▶ Work item
The expected output is each line in the data below that includes the string "spool".

▶ The records
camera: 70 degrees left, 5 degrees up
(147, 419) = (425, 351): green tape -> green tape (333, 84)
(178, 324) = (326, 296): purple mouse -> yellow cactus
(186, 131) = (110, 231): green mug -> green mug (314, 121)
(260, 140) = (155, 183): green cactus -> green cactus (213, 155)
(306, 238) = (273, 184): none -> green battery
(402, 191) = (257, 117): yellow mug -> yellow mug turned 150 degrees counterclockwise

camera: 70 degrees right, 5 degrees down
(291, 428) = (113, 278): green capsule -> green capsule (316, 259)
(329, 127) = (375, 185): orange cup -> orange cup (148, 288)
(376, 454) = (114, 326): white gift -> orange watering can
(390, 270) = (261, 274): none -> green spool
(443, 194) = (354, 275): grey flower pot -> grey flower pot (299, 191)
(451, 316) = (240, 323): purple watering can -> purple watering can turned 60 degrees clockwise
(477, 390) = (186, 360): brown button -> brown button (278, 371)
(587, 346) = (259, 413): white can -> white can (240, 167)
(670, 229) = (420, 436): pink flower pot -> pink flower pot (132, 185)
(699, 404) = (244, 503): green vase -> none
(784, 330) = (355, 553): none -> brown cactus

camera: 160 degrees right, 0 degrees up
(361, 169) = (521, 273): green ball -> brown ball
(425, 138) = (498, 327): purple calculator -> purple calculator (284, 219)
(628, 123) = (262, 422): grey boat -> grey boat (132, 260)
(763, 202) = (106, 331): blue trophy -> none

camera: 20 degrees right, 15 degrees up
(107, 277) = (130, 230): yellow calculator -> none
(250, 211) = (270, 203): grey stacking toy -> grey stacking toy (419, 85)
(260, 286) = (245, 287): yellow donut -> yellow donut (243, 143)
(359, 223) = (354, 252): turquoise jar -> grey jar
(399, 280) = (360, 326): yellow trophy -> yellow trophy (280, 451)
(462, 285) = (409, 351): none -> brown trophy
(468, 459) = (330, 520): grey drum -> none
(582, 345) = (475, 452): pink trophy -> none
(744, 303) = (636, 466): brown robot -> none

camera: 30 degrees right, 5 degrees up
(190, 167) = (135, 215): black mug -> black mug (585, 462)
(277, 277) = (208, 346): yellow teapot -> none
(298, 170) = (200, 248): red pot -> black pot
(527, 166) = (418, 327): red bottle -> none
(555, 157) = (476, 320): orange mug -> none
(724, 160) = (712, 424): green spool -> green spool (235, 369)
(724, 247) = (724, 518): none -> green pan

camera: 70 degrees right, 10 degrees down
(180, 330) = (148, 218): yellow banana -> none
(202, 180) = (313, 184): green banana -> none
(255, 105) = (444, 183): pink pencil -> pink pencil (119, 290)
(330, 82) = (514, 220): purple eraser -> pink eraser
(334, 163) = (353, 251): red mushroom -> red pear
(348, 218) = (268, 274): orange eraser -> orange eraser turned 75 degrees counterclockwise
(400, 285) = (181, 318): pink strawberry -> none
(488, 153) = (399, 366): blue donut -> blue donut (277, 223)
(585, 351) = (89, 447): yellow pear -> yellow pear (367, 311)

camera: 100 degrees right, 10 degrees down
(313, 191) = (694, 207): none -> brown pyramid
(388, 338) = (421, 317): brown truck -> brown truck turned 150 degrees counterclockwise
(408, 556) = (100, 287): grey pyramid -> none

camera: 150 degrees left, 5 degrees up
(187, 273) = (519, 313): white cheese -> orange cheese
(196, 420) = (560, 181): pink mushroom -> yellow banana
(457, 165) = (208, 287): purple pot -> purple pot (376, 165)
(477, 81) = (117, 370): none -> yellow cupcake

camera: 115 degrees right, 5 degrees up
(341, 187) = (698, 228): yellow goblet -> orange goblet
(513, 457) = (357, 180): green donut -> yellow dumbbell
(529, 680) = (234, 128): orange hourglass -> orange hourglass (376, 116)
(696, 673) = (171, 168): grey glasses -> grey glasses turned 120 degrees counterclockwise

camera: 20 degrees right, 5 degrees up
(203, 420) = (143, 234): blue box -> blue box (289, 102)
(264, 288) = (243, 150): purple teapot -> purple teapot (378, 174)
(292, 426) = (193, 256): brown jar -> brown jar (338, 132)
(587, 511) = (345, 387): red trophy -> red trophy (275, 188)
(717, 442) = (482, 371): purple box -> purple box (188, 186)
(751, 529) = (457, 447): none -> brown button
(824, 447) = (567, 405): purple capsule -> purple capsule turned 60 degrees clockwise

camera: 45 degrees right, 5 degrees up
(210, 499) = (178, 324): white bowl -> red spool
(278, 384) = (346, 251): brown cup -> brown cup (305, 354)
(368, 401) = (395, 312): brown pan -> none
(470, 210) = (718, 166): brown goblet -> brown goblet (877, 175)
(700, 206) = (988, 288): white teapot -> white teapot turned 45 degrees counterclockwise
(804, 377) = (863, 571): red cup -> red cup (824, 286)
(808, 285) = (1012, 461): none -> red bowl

▶ Task solution
(390, 270) = (261, 274): none -> green spool
(724, 160) = (712, 424): green spool -> green spool (235, 369)
(210, 499) = (178, 324): white bowl -> red spool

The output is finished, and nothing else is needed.